▼
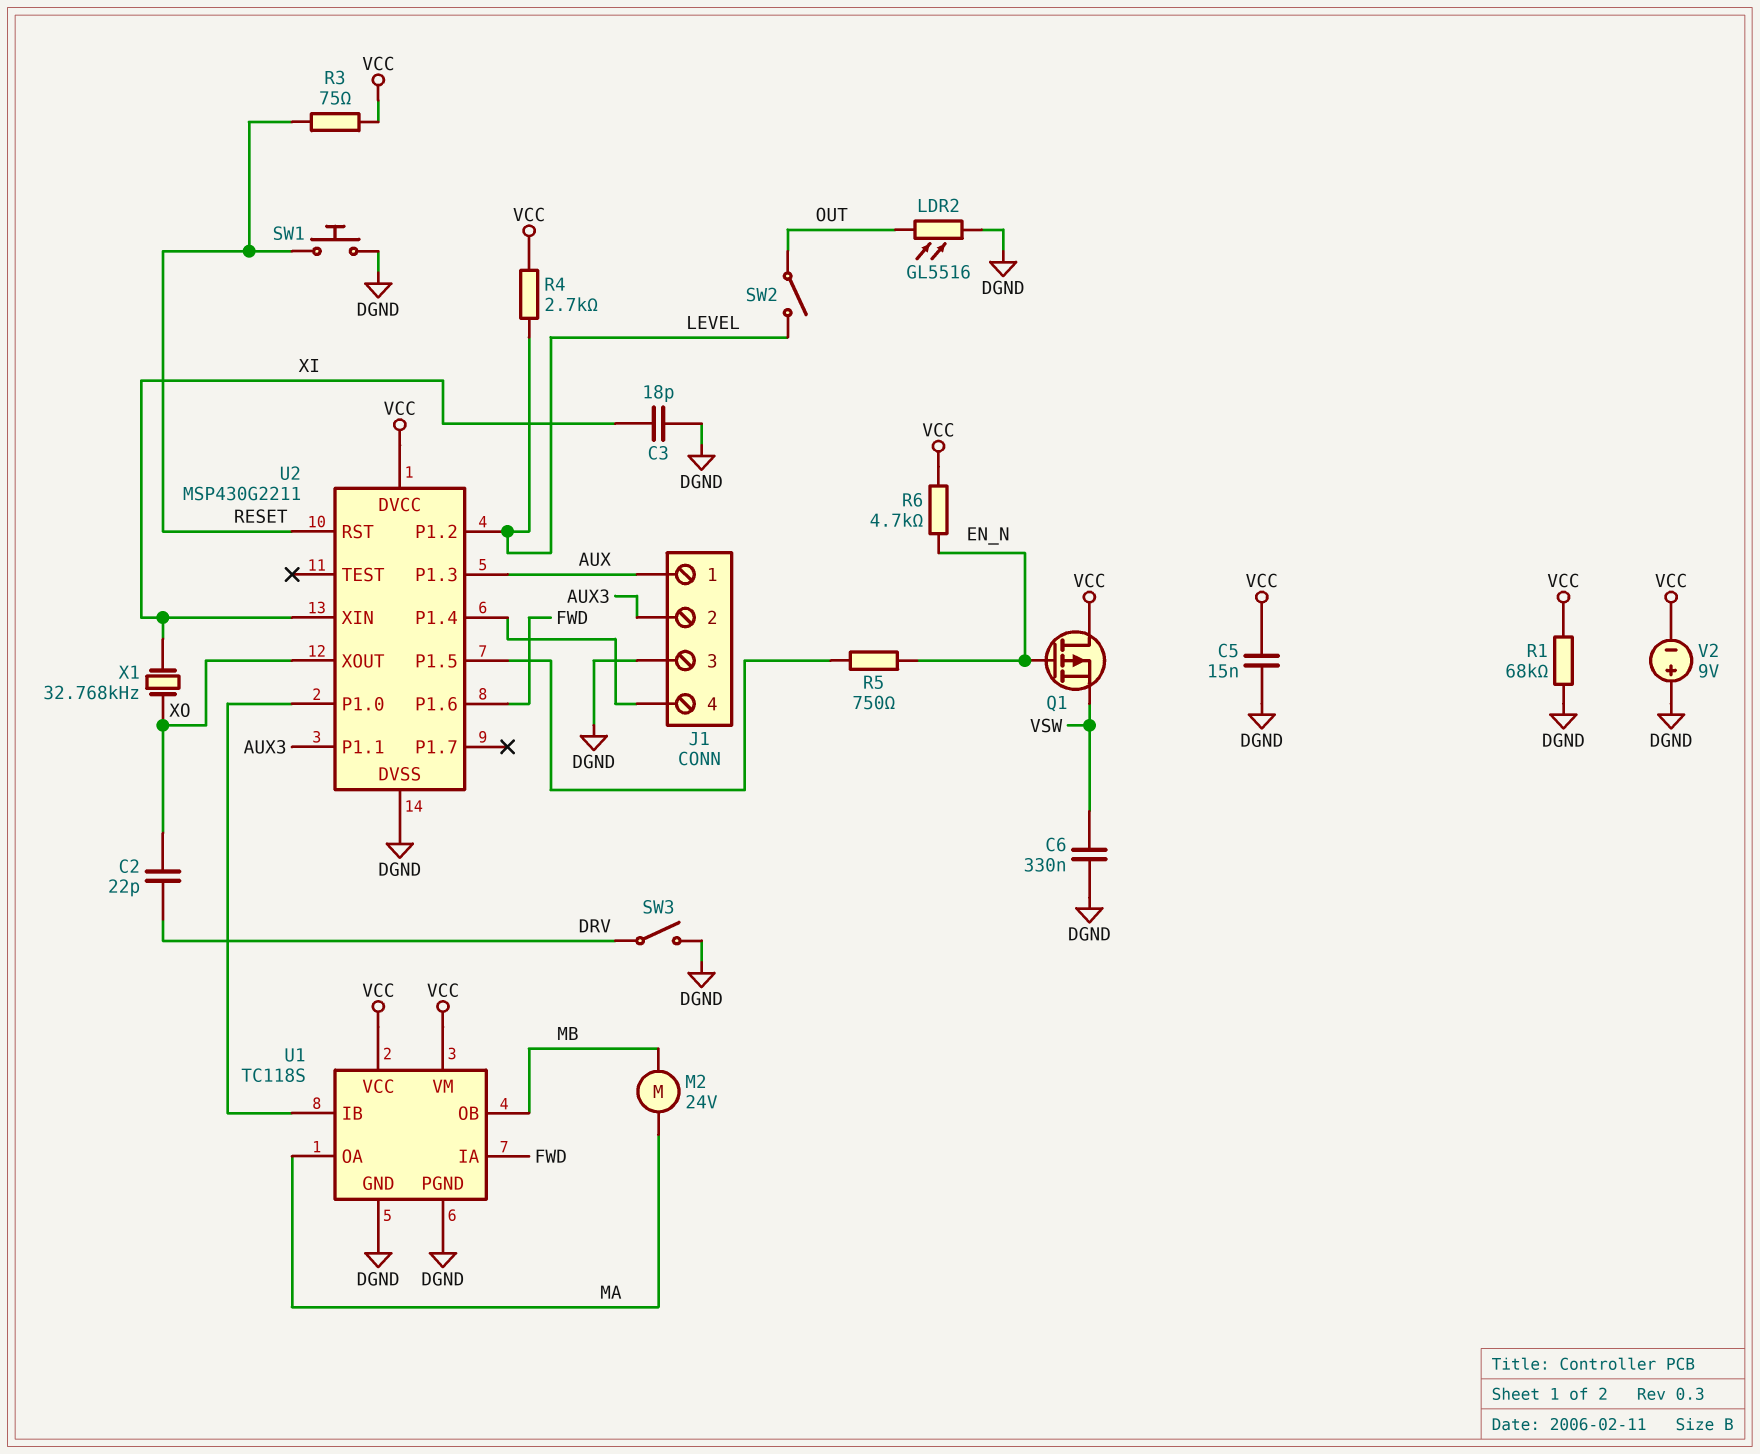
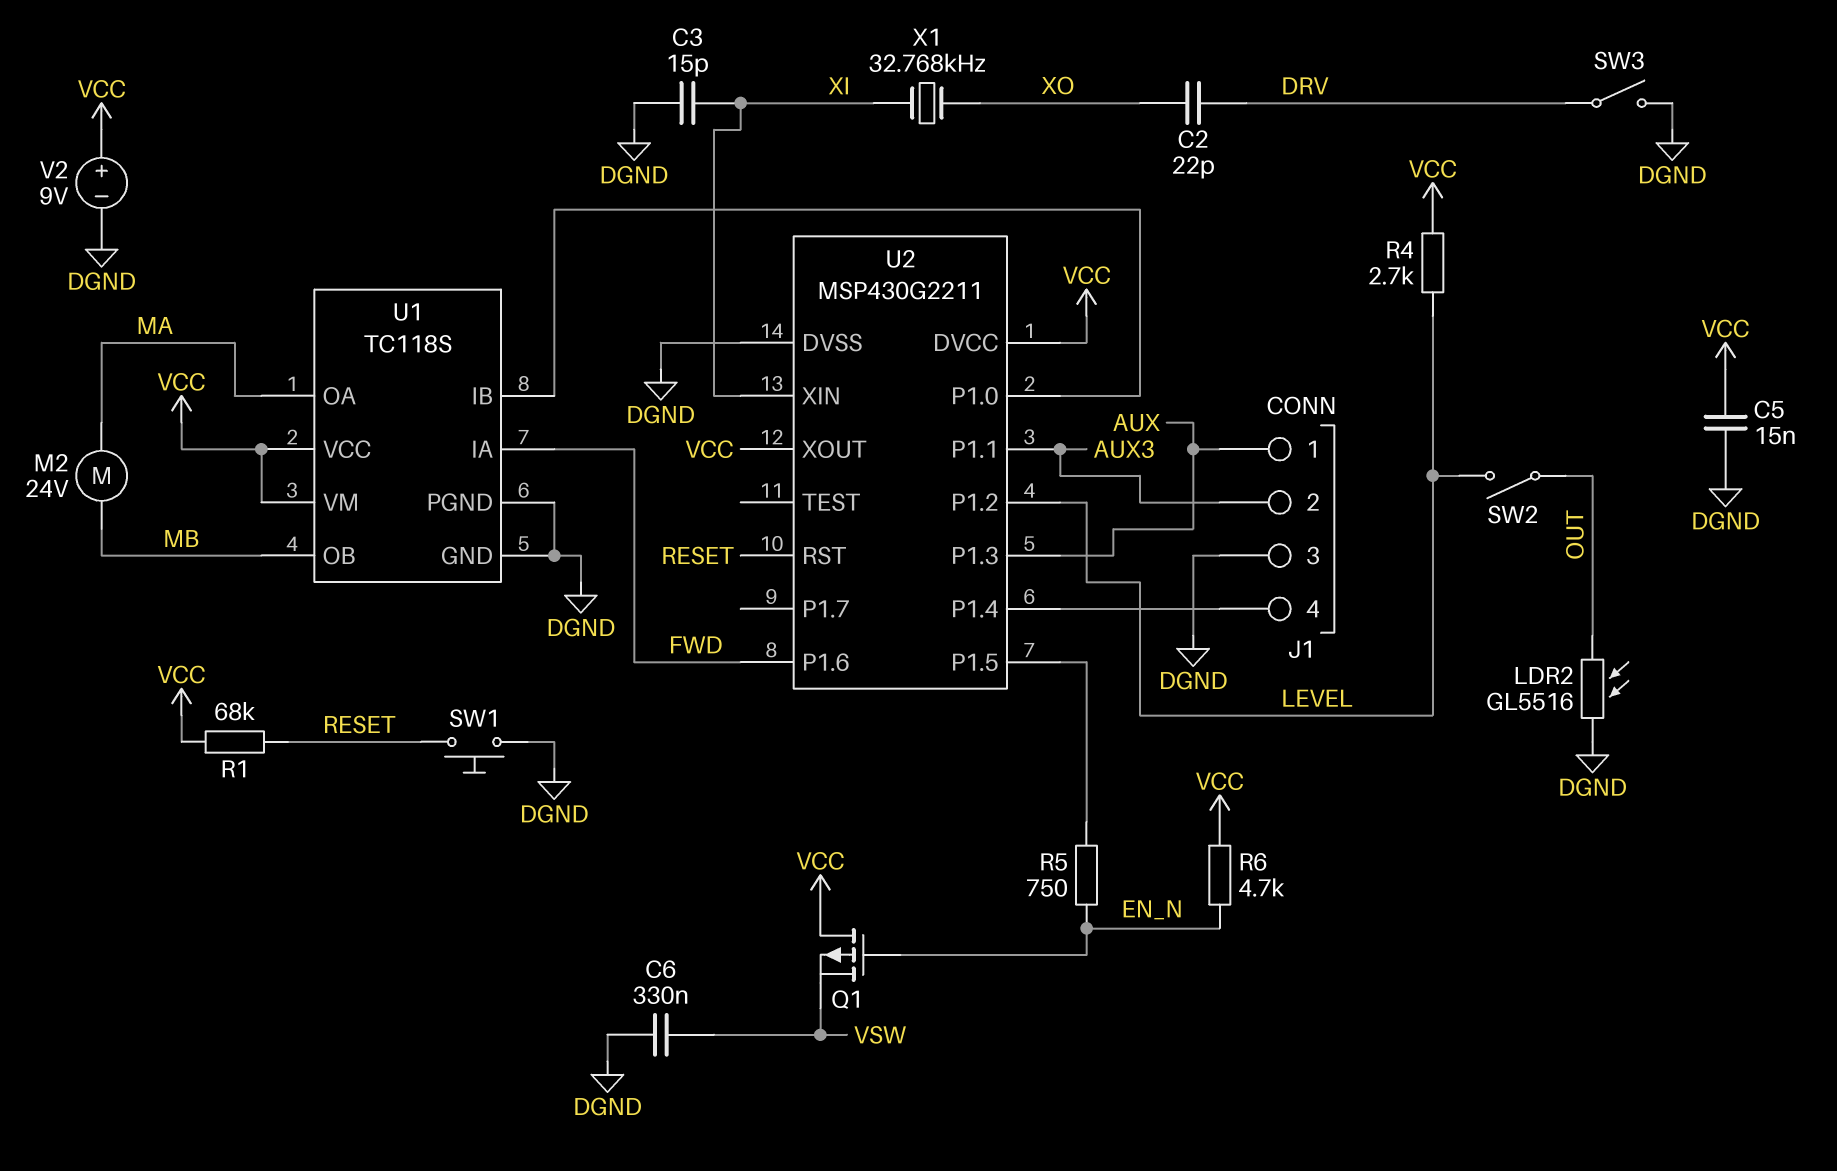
C3: 18pF (DGND, XI) -> 15pF (DGND, XI)
R1: 68k (DGND, VCC) -> 68k (RESET, VCC)
R3: 75 (RESET, VCC) -> none
U2 pin XOUT: XO -> VCC
V2: 9V (plus DGND, minus VCC) -> 9V (plus VCC, minus DGND)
▲
- [ASSIGNMENT] Show the lines of the records that contain the word "DGND".

- [RESPONSE TO THE EXERCISE]
C3: 18pF (DGND, XI) -> 15pF (DGND, XI)
R1: 68k (DGND, VCC) -> 68k (RESET, VCC)
V2: 9V (plus DGND, minus VCC) -> 9V (plus VCC, minus DGND)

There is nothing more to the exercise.